[Image comparison data]
= = = =
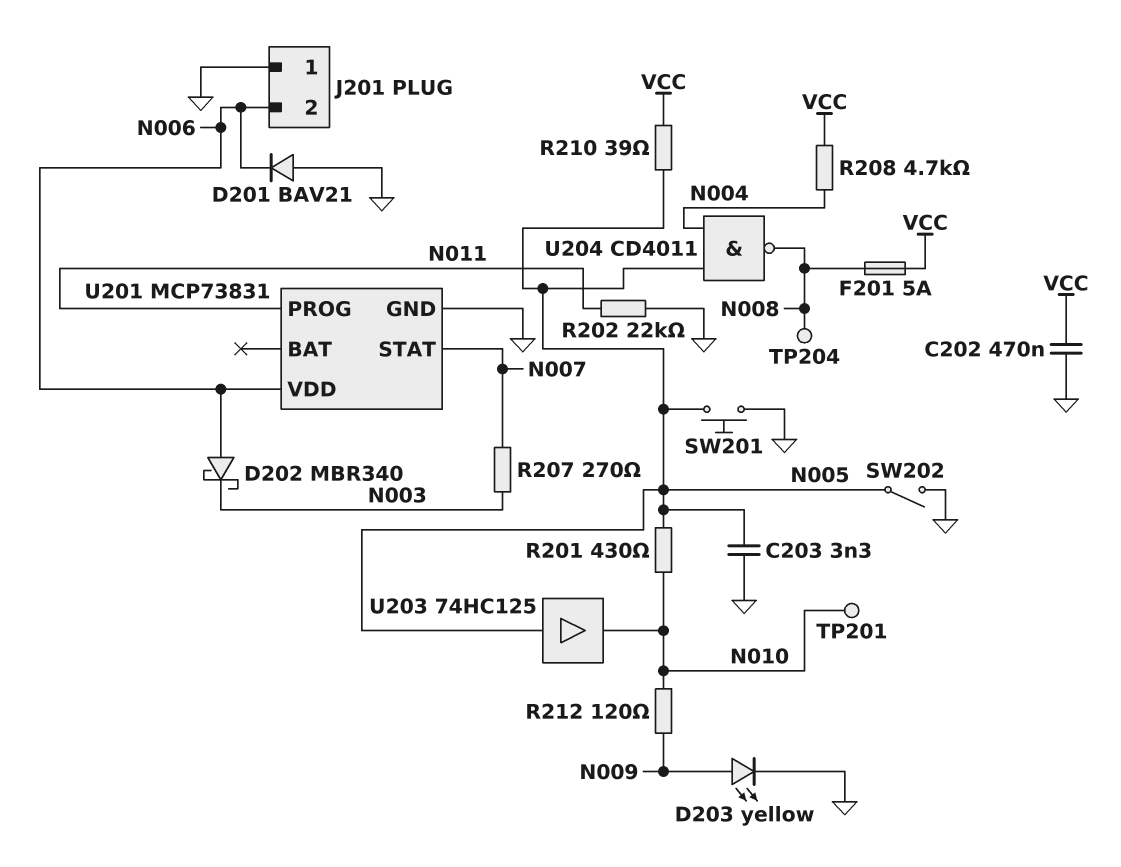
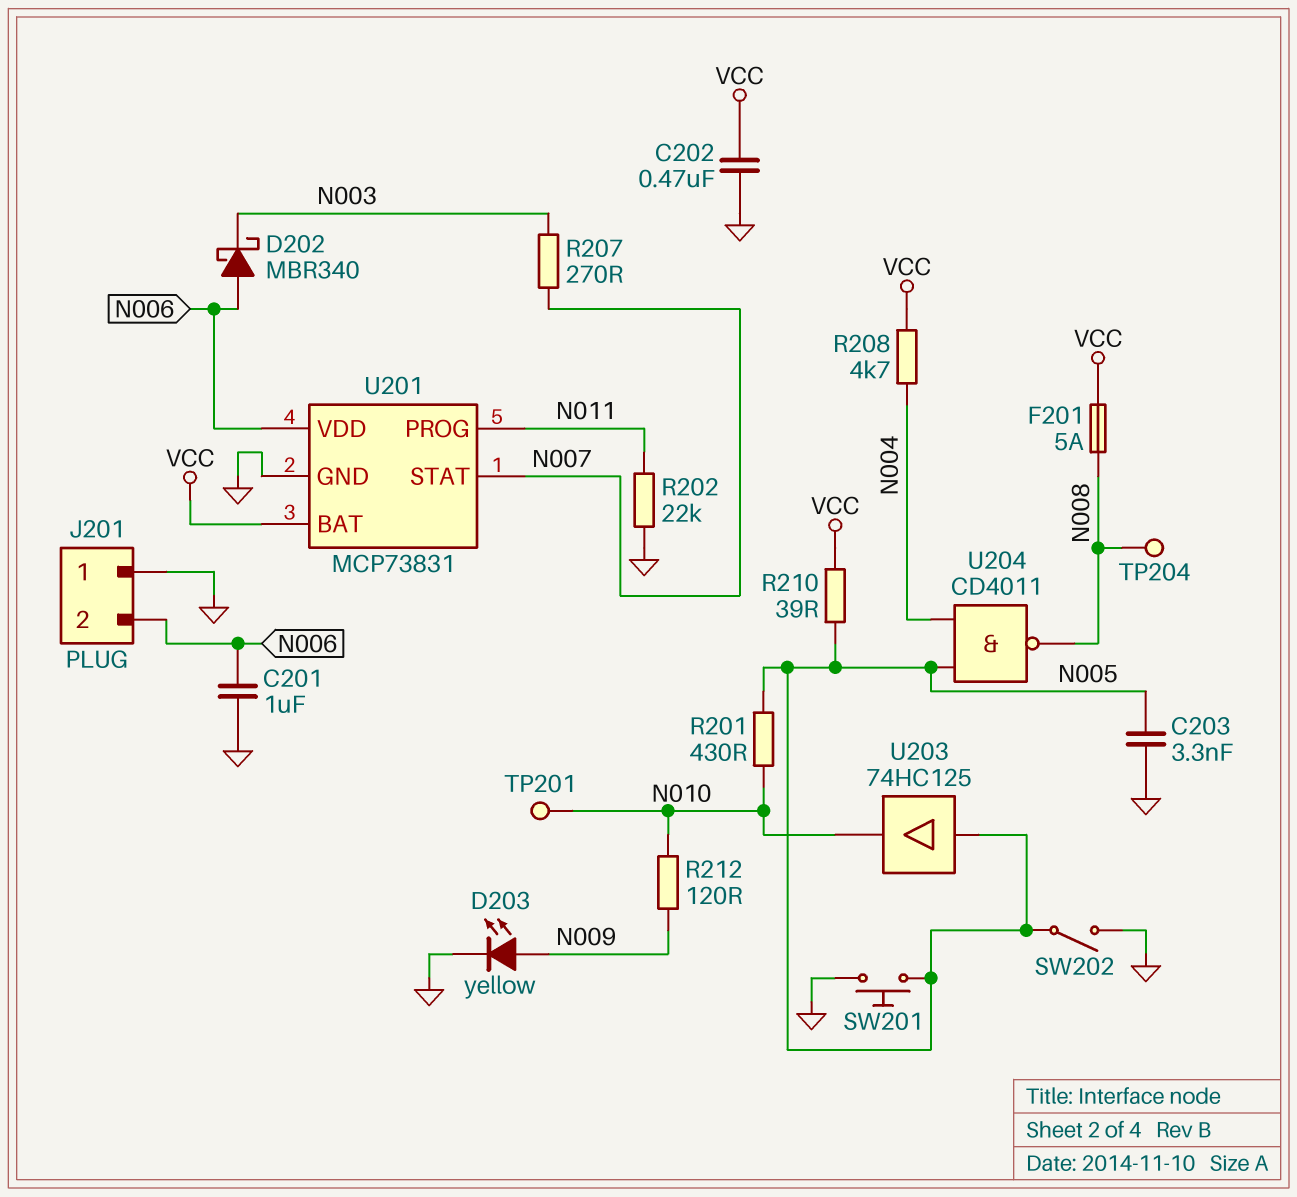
C201: none -> 1uF (GND, N006)
D201: diode BAV21 (A GND, K N006) -> none
U201 pin BAT: none -> VCC

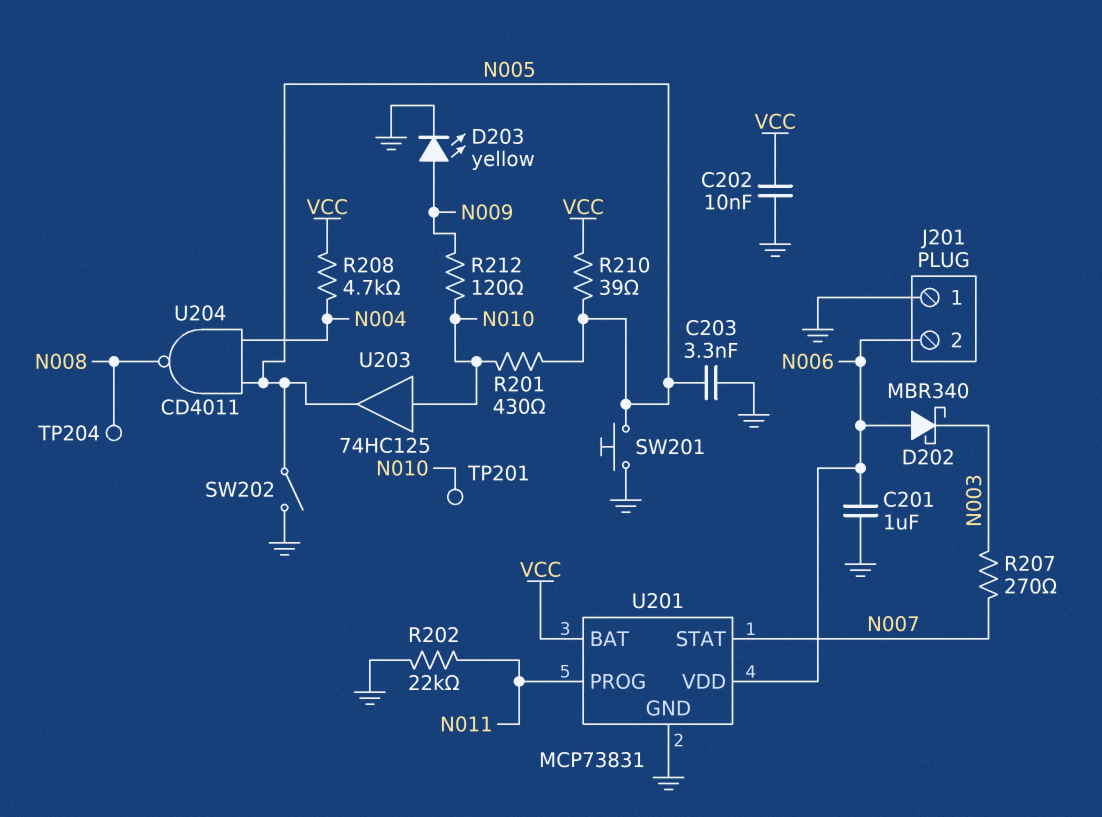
C202: 470nF (GND, VCC) -> 10nF (GND, VCC)
F201: 5A (N008, VCC) -> none
U203: buffer 74HC125 (in N005, out N010) -> buffer 74HC125 (in N010, out N005)

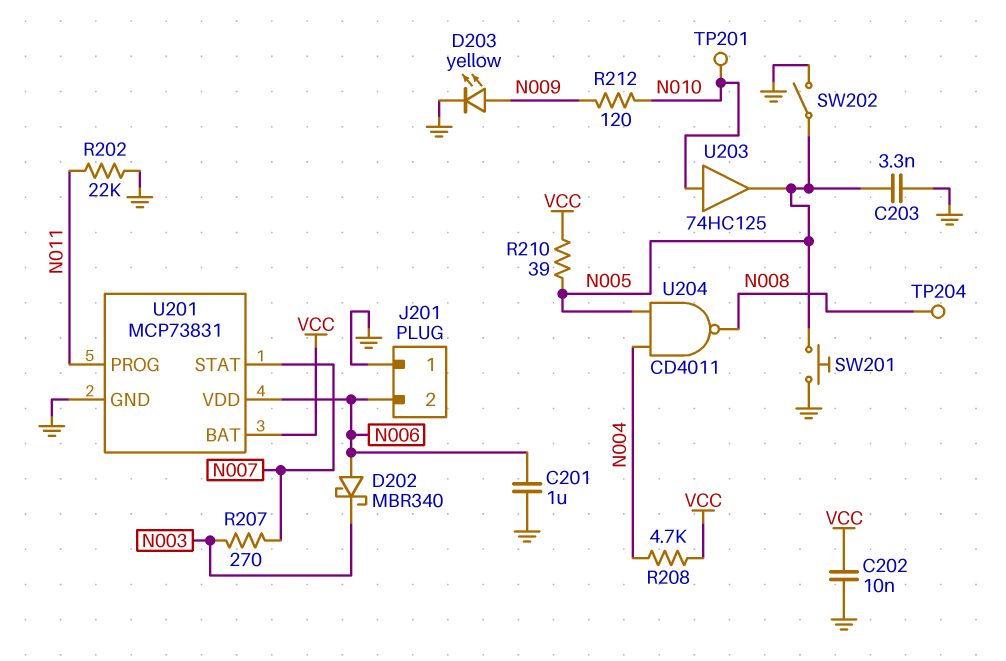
R201: 430 (N005, N010) -> none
= = = =
# [TASK]
Each entry above should be copied exactly. The pictures should not.

# [TASK SOLUTION]
C201: none -> 1uF (GND, N006)
D201: diode BAV21 (A GND, K N006) -> none
U201 pin BAT: none -> VCC

C202: 470nF (GND, VCC) -> 10nF (GND, VCC)
F201: 5A (N008, VCC) -> none
U203: buffer 74HC125 (in N005, out N010) -> buffer 74HC125 (in N010, out N005)

R201: 430 (N005, N010) -> none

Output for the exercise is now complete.